Data excerpts:
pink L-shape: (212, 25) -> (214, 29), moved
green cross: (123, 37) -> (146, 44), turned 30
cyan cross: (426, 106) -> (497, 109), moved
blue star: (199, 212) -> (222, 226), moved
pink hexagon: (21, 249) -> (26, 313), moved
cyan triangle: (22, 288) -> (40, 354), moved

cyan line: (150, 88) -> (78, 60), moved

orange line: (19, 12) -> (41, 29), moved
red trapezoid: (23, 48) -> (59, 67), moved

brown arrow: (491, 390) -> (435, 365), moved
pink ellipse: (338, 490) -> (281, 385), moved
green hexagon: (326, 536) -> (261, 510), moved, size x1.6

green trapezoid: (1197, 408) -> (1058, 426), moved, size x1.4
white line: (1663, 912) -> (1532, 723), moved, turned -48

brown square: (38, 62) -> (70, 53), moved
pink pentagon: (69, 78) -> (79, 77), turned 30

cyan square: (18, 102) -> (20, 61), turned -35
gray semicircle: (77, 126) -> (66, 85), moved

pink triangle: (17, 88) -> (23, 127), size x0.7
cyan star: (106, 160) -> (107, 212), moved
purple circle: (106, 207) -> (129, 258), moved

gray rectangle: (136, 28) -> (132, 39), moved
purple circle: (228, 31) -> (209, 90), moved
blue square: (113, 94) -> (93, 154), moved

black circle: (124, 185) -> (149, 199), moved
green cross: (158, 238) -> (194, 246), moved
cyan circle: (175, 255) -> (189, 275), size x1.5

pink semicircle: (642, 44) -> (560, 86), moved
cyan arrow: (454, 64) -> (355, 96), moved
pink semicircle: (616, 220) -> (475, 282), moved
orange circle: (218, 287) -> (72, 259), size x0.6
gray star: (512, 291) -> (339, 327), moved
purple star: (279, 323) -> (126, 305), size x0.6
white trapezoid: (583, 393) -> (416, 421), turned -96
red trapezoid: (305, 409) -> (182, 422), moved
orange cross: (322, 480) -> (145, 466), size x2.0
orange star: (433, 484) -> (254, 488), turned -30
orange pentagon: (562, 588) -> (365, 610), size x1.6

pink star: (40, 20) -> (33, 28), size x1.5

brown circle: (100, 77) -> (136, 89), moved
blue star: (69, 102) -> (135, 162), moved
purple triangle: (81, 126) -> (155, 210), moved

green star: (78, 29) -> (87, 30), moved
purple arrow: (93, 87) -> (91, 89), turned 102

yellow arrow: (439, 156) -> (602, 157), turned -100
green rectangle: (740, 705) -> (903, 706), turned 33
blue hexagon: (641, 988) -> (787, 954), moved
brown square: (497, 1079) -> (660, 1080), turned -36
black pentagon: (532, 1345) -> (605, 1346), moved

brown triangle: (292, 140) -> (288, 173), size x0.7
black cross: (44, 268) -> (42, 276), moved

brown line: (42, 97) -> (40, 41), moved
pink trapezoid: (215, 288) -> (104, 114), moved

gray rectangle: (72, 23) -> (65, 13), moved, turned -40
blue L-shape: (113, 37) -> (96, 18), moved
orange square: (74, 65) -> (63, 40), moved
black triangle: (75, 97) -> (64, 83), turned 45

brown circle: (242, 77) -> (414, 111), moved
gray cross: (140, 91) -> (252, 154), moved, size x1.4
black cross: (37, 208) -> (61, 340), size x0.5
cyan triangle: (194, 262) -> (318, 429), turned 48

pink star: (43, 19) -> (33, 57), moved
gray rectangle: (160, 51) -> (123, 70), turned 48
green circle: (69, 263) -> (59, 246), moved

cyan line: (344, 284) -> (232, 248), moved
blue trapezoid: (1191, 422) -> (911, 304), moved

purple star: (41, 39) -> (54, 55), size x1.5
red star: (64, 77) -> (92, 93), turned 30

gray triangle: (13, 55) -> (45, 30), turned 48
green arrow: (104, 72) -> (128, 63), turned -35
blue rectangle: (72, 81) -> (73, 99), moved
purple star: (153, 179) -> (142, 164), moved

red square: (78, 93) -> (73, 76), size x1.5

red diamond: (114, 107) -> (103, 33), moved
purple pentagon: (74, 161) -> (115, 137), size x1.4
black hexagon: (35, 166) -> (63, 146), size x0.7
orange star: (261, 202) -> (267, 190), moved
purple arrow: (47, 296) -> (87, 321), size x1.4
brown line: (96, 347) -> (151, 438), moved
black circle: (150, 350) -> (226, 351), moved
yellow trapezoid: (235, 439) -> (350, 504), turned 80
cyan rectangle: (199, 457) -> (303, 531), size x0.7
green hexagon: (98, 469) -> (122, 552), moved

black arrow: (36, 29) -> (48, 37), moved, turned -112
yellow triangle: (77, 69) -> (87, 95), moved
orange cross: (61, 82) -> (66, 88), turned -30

Your objective: Could you print every record above exactly as it appears?

Solution for this task:
pink L-shape: (212, 25) -> (214, 29), moved
green cross: (123, 37) -> (146, 44), turned 30
cyan cross: (426, 106) -> (497, 109), moved
blue star: (199, 212) -> (222, 226), moved
pink hexagon: (21, 249) -> (26, 313), moved
cyan triangle: (22, 288) -> (40, 354), moved

cyan line: (150, 88) -> (78, 60), moved

orange line: (19, 12) -> (41, 29), moved
red trapezoid: (23, 48) -> (59, 67), moved

brown arrow: (491, 390) -> (435, 365), moved
pink ellipse: (338, 490) -> (281, 385), moved
green hexagon: (326, 536) -> (261, 510), moved, size x1.6

green trapezoid: (1197, 408) -> (1058, 426), moved, size x1.4
white line: (1663, 912) -> (1532, 723), moved, turned -48

brown square: (38, 62) -> (70, 53), moved
pink pentagon: (69, 78) -> (79, 77), turned 30

cyan square: (18, 102) -> (20, 61), turned -35
gray semicircle: (77, 126) -> (66, 85), moved

pink triangle: (17, 88) -> (23, 127), size x0.7
cyan star: (106, 160) -> (107, 212), moved
purple circle: (106, 207) -> (129, 258), moved

gray rectangle: (136, 28) -> (132, 39), moved
purple circle: (228, 31) -> (209, 90), moved
blue square: (113, 94) -> (93, 154), moved

black circle: (124, 185) -> (149, 199), moved
green cross: (158, 238) -> (194, 246), moved
cyan circle: (175, 255) -> (189, 275), size x1.5

pink semicircle: (642, 44) -> (560, 86), moved
cyan arrow: (454, 64) -> (355, 96), moved
pink semicircle: (616, 220) -> (475, 282), moved
orange circle: (218, 287) -> (72, 259), size x0.6
gray star: (512, 291) -> (339, 327), moved
purple star: (279, 323) -> (126, 305), size x0.6
white trapezoid: (583, 393) -> (416, 421), turned -96
red trapezoid: (305, 409) -> (182, 422), moved
orange cross: (322, 480) -> (145, 466), size x2.0
orange star: (433, 484) -> (254, 488), turned -30
orange pentagon: (562, 588) -> (365, 610), size x1.6

pink star: (40, 20) -> (33, 28), size x1.5

brown circle: (100, 77) -> (136, 89), moved
blue star: (69, 102) -> (135, 162), moved
purple triangle: (81, 126) -> (155, 210), moved

green star: (78, 29) -> (87, 30), moved
purple arrow: (93, 87) -> (91, 89), turned 102

yellow arrow: (439, 156) -> (602, 157), turned -100
green rectangle: (740, 705) -> (903, 706), turned 33
blue hexagon: (641, 988) -> (787, 954), moved
brown square: (497, 1079) -> (660, 1080), turned -36
black pentagon: (532, 1345) -> (605, 1346), moved

brown triangle: (292, 140) -> (288, 173), size x0.7
black cross: (44, 268) -> (42, 276), moved

brown line: (42, 97) -> (40, 41), moved
pink trapezoid: (215, 288) -> (104, 114), moved

gray rectangle: (72, 23) -> (65, 13), moved, turned -40
blue L-shape: (113, 37) -> (96, 18), moved
orange square: (74, 65) -> (63, 40), moved
black triangle: (75, 97) -> (64, 83), turned 45

brown circle: (242, 77) -> (414, 111), moved
gray cross: (140, 91) -> (252, 154), moved, size x1.4
black cross: (37, 208) -> (61, 340), size x0.5
cyan triangle: (194, 262) -> (318, 429), turned 48

pink star: (43, 19) -> (33, 57), moved
gray rectangle: (160, 51) -> (123, 70), turned 48
green circle: (69, 263) -> (59, 246), moved

cyan line: (344, 284) -> (232, 248), moved
blue trapezoid: (1191, 422) -> (911, 304), moved

purple star: (41, 39) -> (54, 55), size x1.5
red star: (64, 77) -> (92, 93), turned 30

gray triangle: (13, 55) -> (45, 30), turned 48
green arrow: (104, 72) -> (128, 63), turned -35
blue rectangle: (72, 81) -> (73, 99), moved
purple star: (153, 179) -> (142, 164), moved

red square: (78, 93) -> (73, 76), size x1.5

red diamond: (114, 107) -> (103, 33), moved
purple pentagon: (74, 161) -> (115, 137), size x1.4
black hexagon: (35, 166) -> (63, 146), size x0.7
orange star: (261, 202) -> (267, 190), moved
purple arrow: (47, 296) -> (87, 321), size x1.4
brown line: (96, 347) -> (151, 438), moved
black circle: (150, 350) -> (226, 351), moved
yellow trapezoid: (235, 439) -> (350, 504), turned 80
cyan rectangle: (199, 457) -> (303, 531), size x0.7
green hexagon: (98, 469) -> (122, 552), moved

black arrow: (36, 29) -> (48, 37), moved, turned -112
yellow triangle: (77, 69) -> (87, 95), moved
orange cross: (61, 82) -> (66, 88), turned -30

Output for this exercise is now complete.